Segment Start: SUPPLIED RECORDS

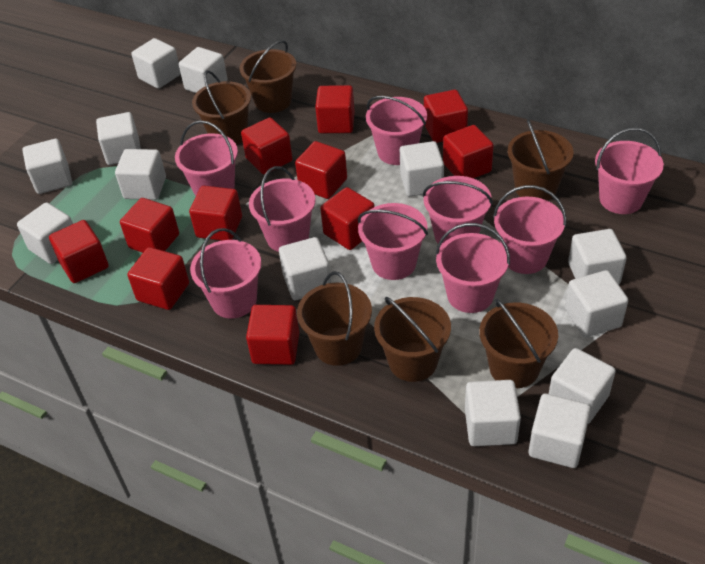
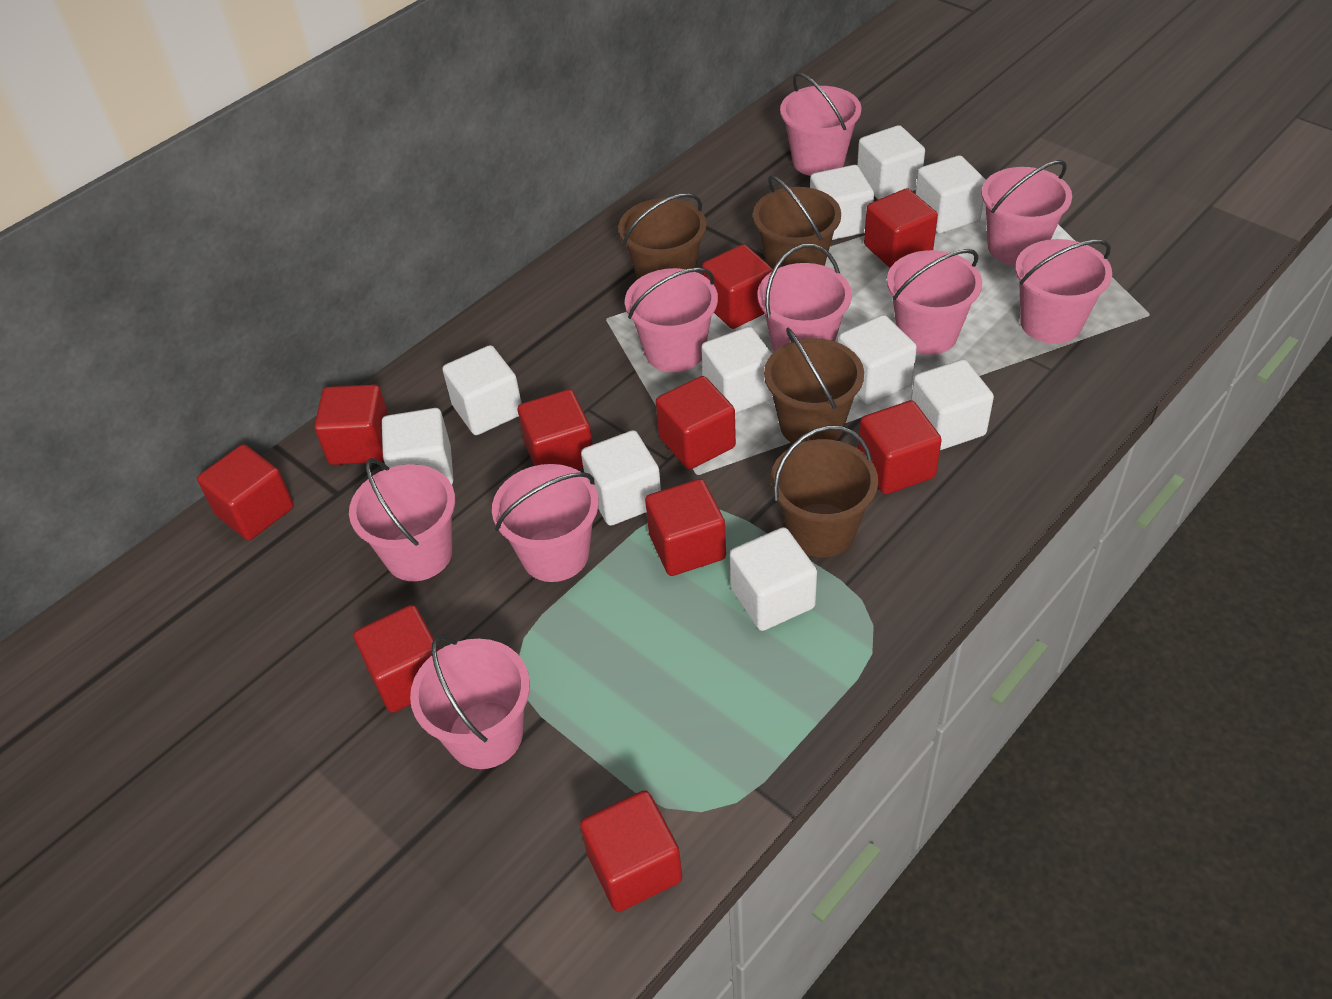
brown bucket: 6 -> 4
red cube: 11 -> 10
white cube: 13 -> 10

Segment End: SUPPLIED RECORDS
Segment Start: SUPPLIED RECORDS

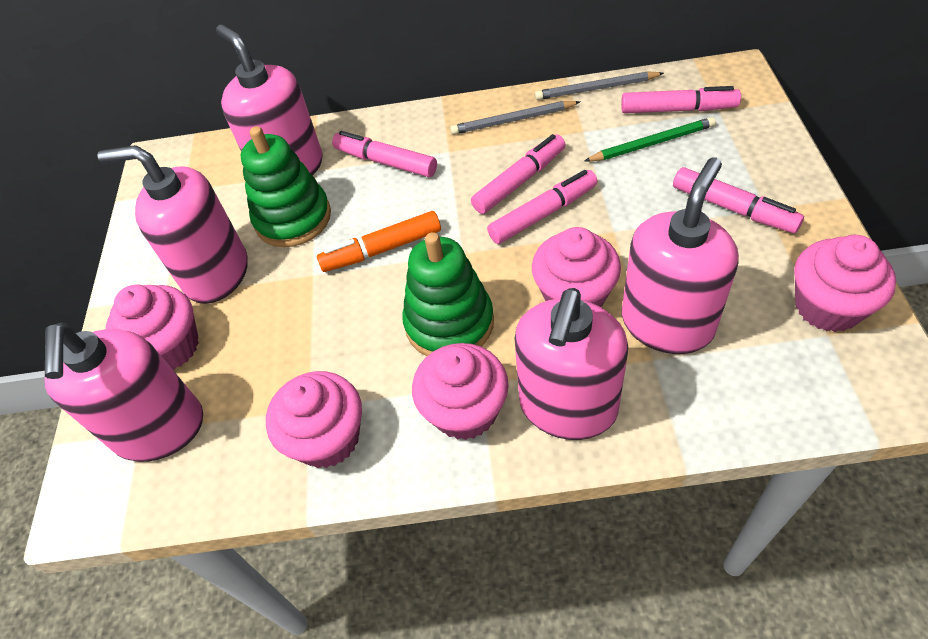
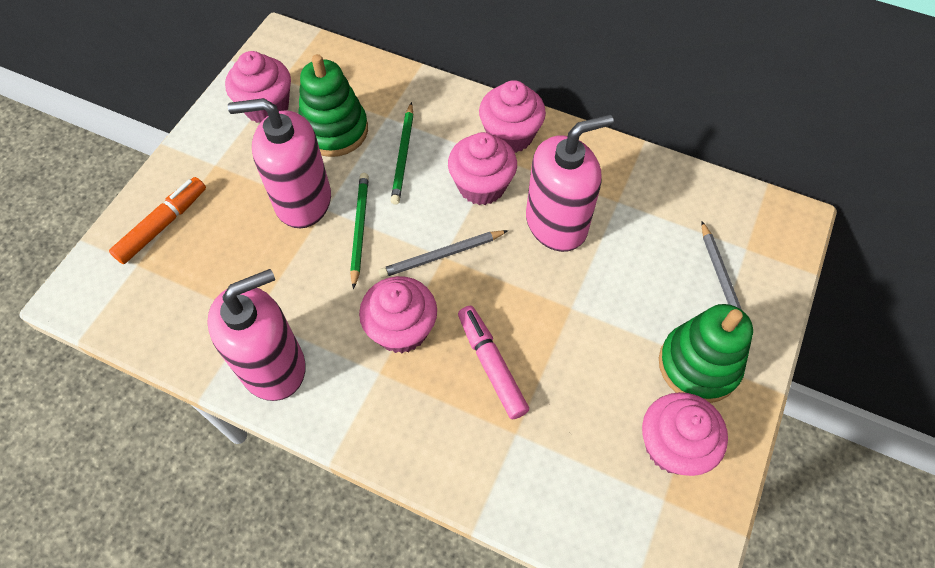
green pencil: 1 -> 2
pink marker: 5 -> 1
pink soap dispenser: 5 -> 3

Segment End: SUPPLIED RECORDS

- [TASK DETAILS]
Only the number is wanted: how many lines in the material above contain the string "pink"?

- [TASK RESULT]
2